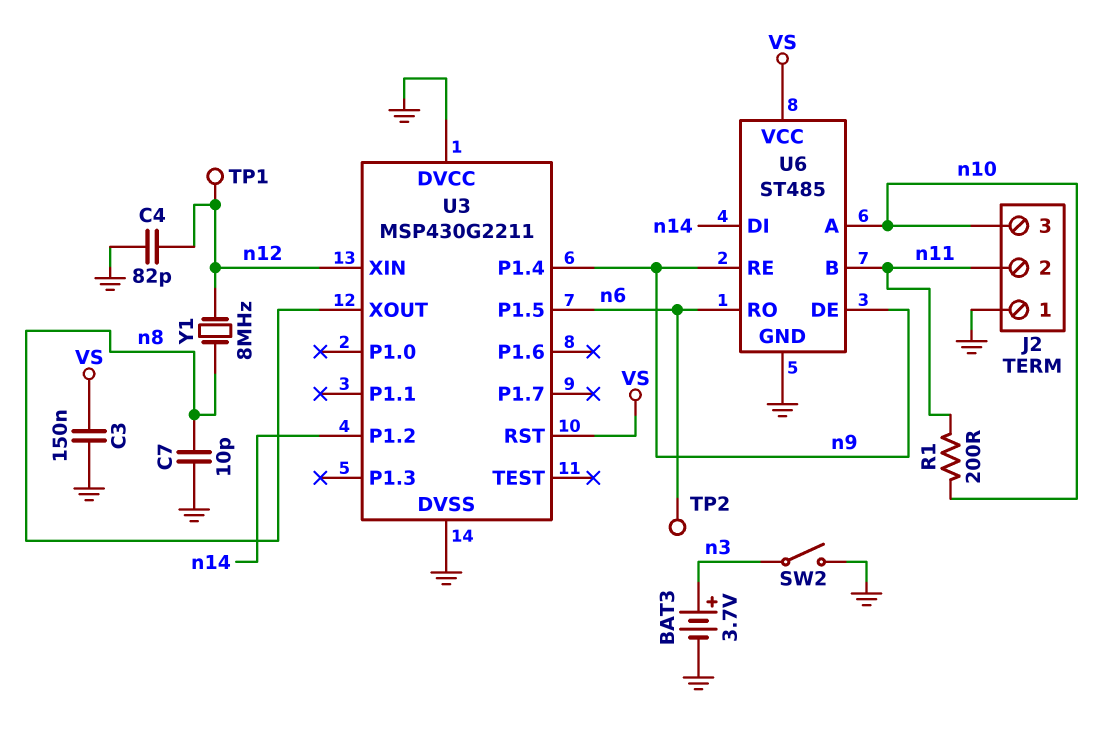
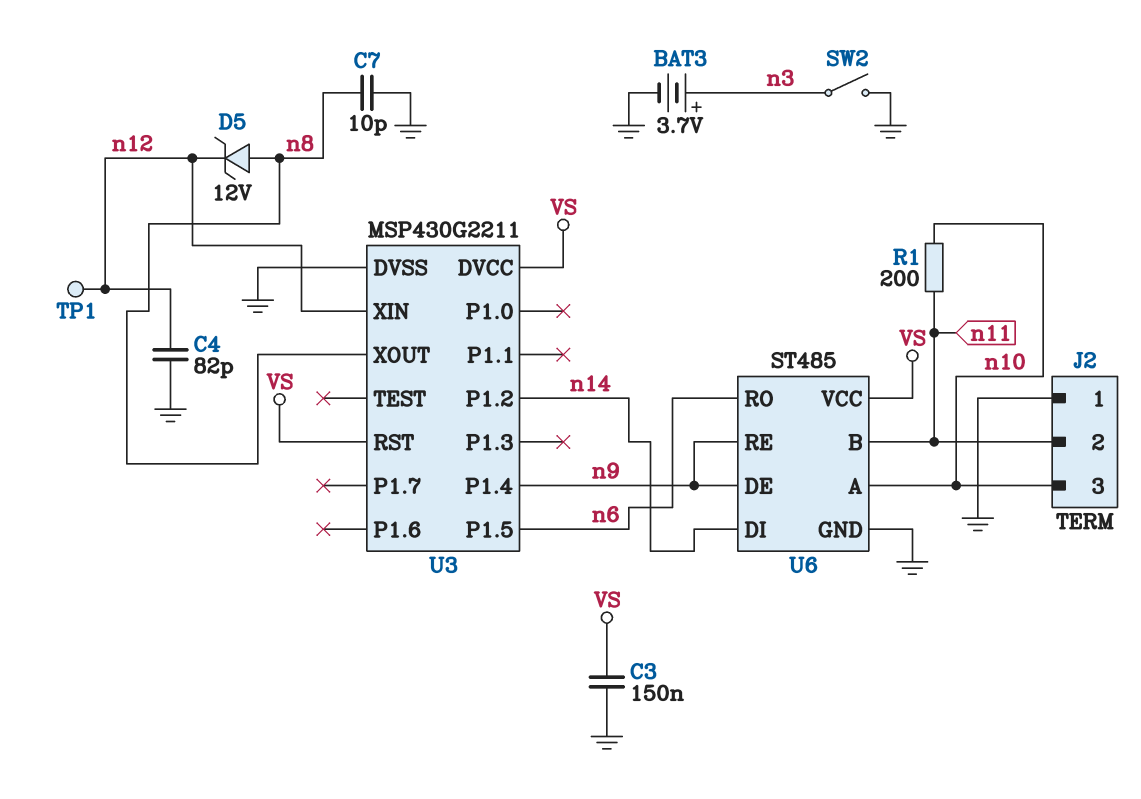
D5: none -> zener 12V (A n8, K n12)
TP2: test point (n6) -> none
U3 pin DVCC: GND -> VS
Y1: 8MHz (n8, n12) -> none

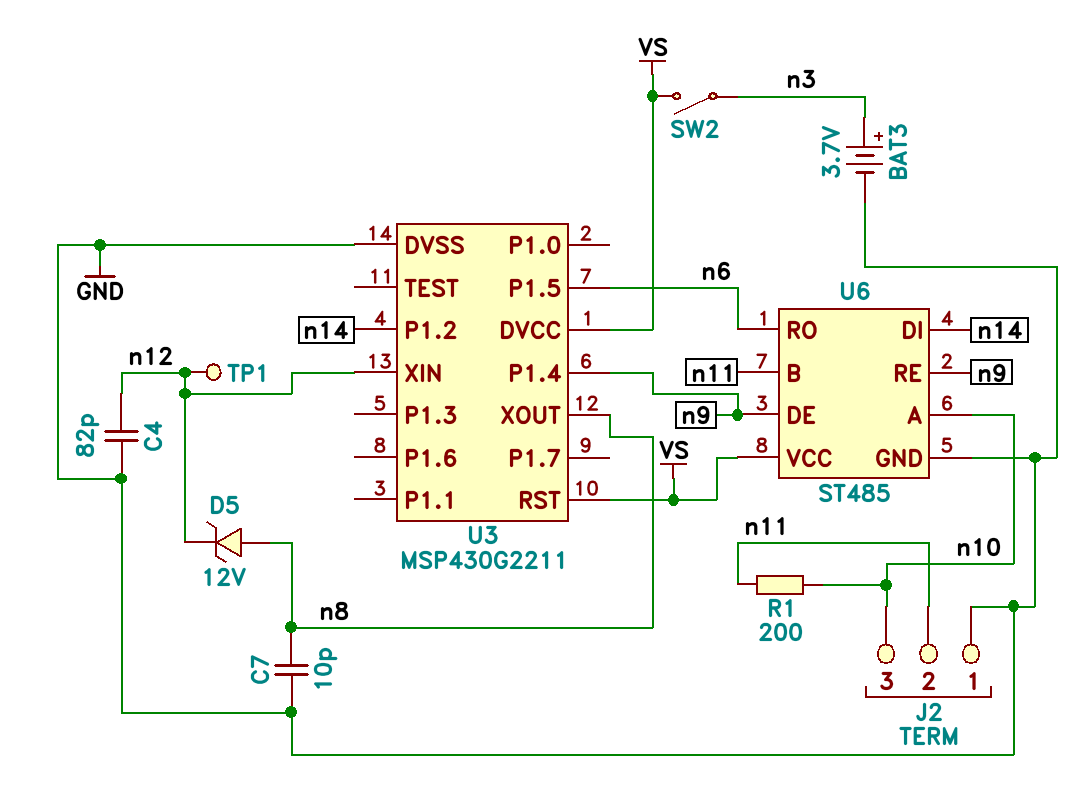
C3: 150nF (GND, VS) -> none
SW2: switch (GND, n3) -> switch (VS, n3)

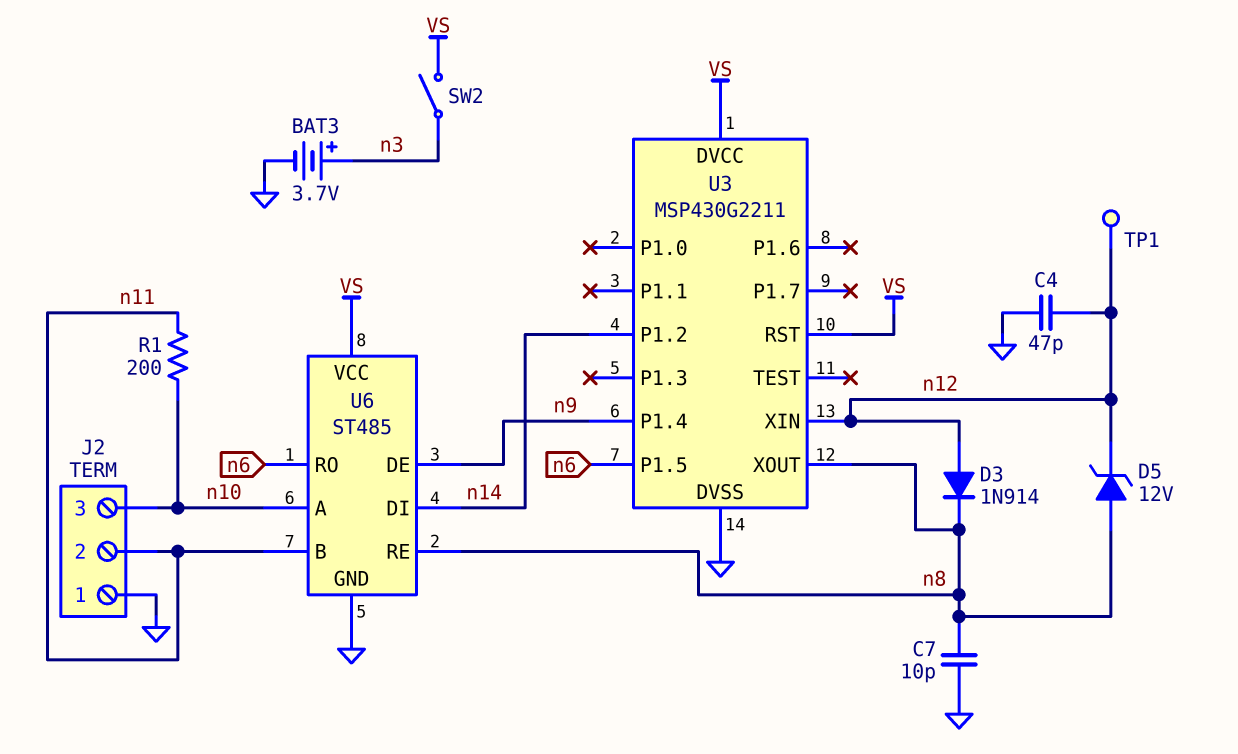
C4: 82pF (GND, n12) -> 47pF (GND, n12)
D3: none -> diode 1N914 (A n12, K n8)
U6 pin RE: n9 -> n8

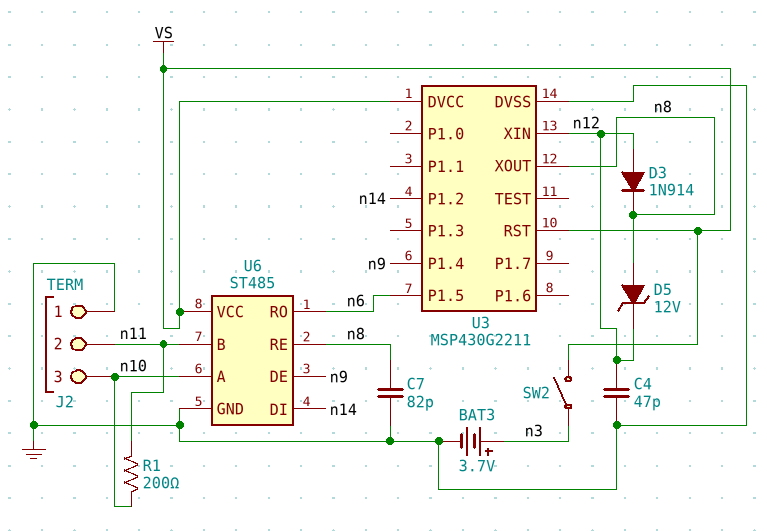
C7: 10pF (GND, n8) -> 82pF (GND, n8)
TP1: test point (n12) -> none

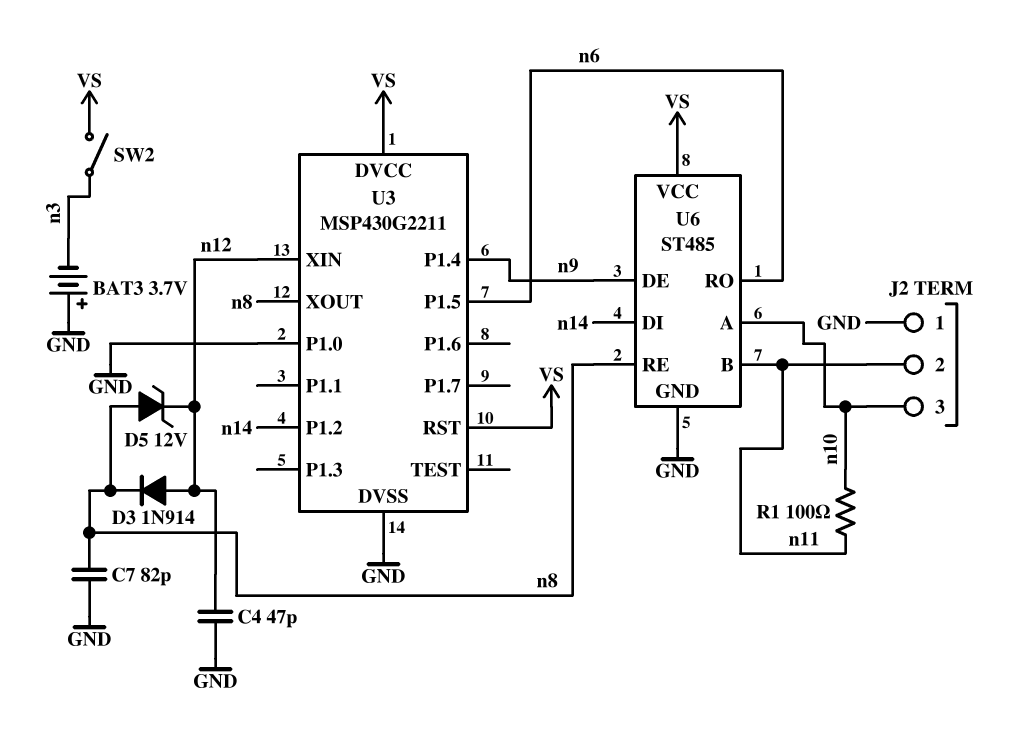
BAT3: 3.7V (plus n3, minus GND) -> 3.7V (plus GND, minus n3)
R1: 200 (n10, n11) -> 100 (n10, n11)
U3 pin P1.0: none -> GND

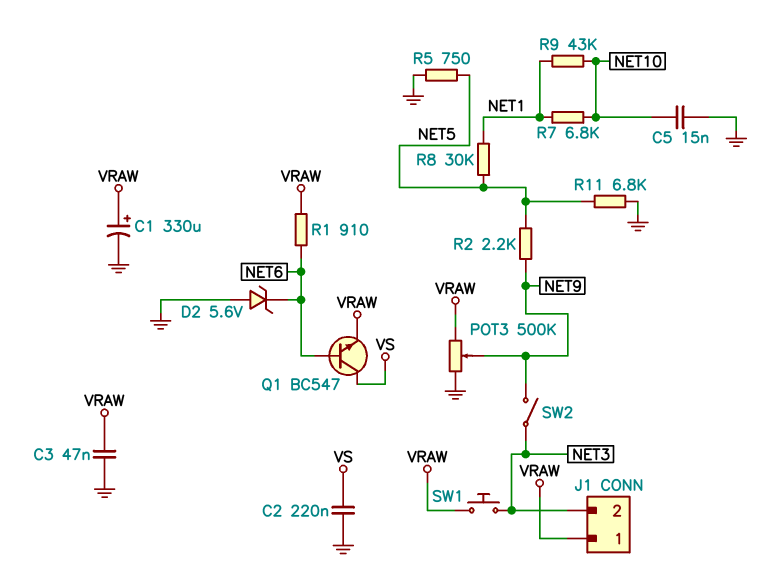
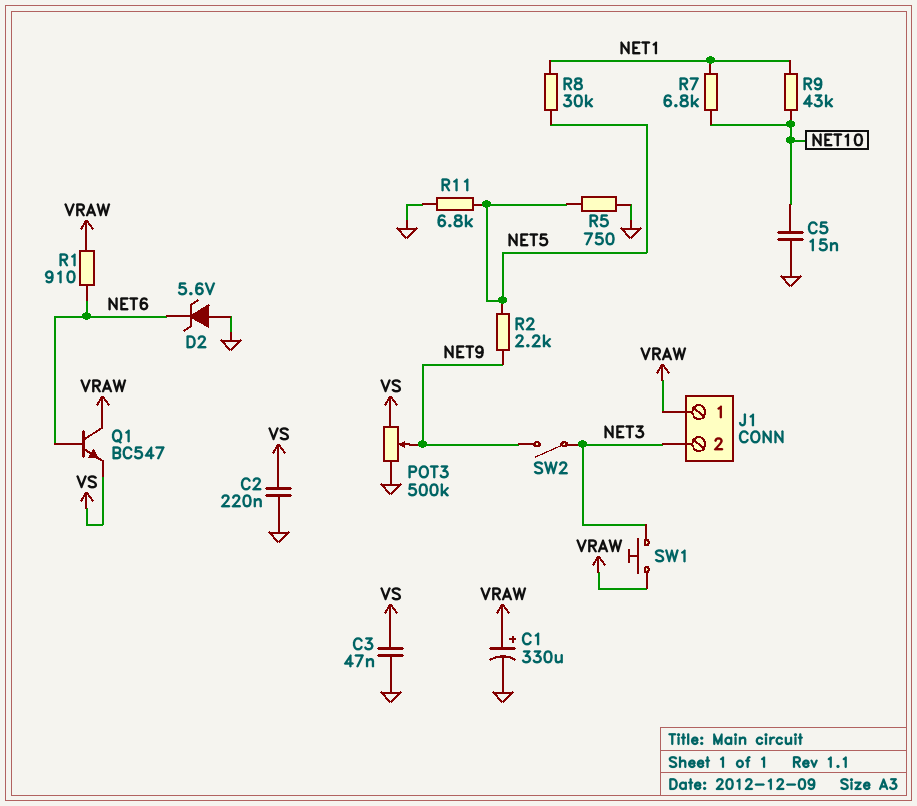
C3: 47nF (GND, VRAW) -> 47nF (GND, VS)
POT3: 500k (GND, VRAW, wiper NET9) -> 500k (GND, VS, wiper NET9)
Q1: NPN BC547 (B NET6, C VS, E VRAW) -> NPN BC547 (B NET6, C VRAW, E VS)

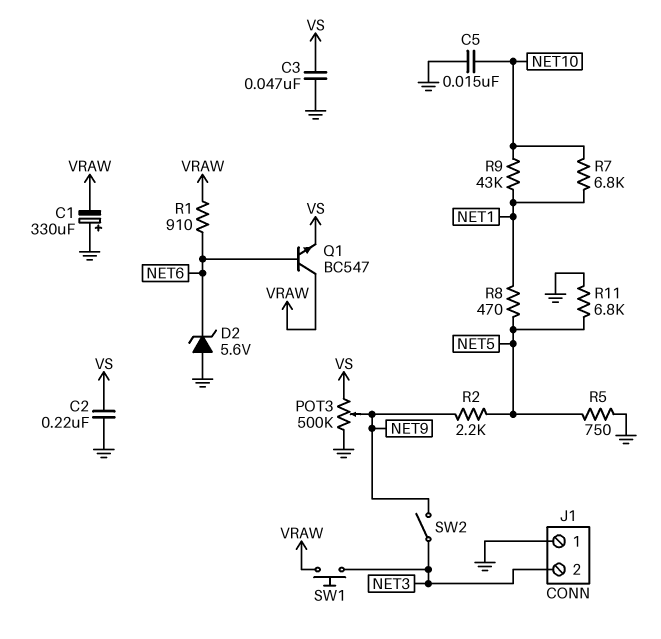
C1: 330uF (plus VRAW, minus GND) -> 330uF (plus GND, minus VRAW)
J1 pin 1: VRAW -> GND
R8: 30k (NET1, NET5) -> 470 (NET1, NET5)

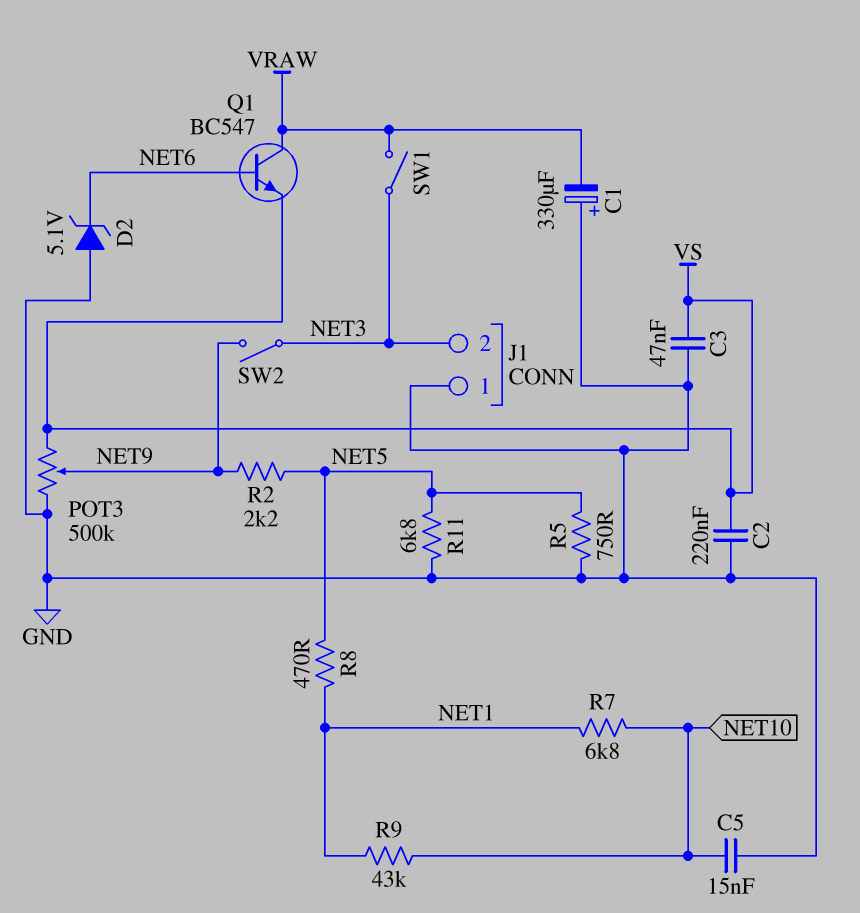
D2: zener 5.6V (A GND, K NET6) -> zener 5.1V (A GND, K NET6)
R1: 910 (NET6, VRAW) -> none
SW1: button (NET3, VRAW) -> switch (NET3, VRAW)

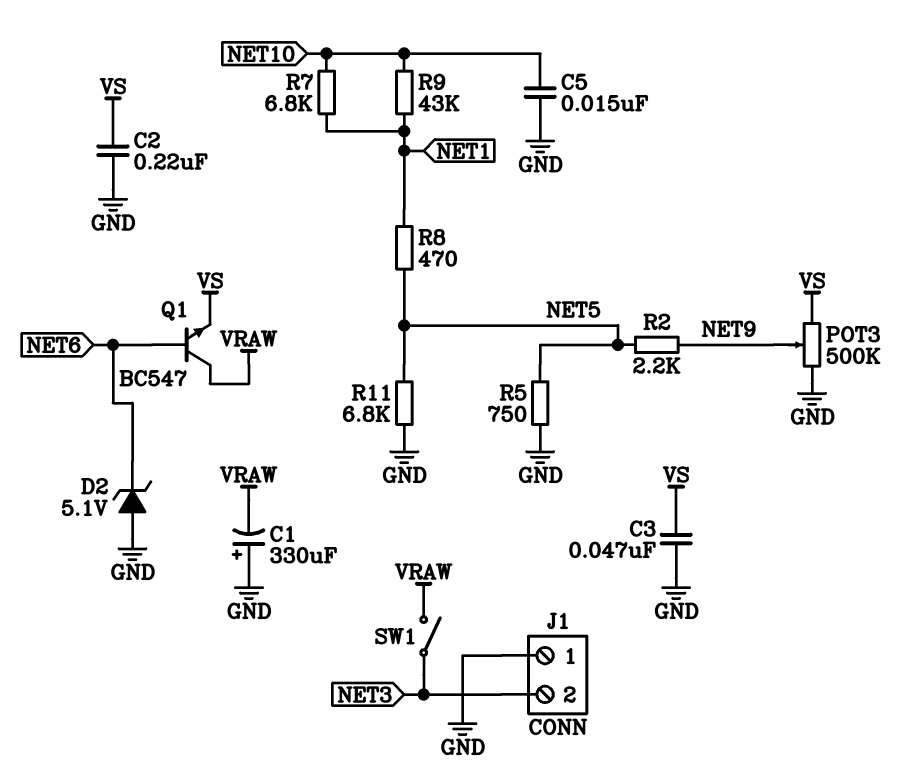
SW2: switch (NET3, NET9) -> none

____________

● TASK BRIEF
Where a line of the data includes the string "point", list that line.

● RESPONSE AREA
TP2: test point (n6) -> none
TP1: test point (n12) -> none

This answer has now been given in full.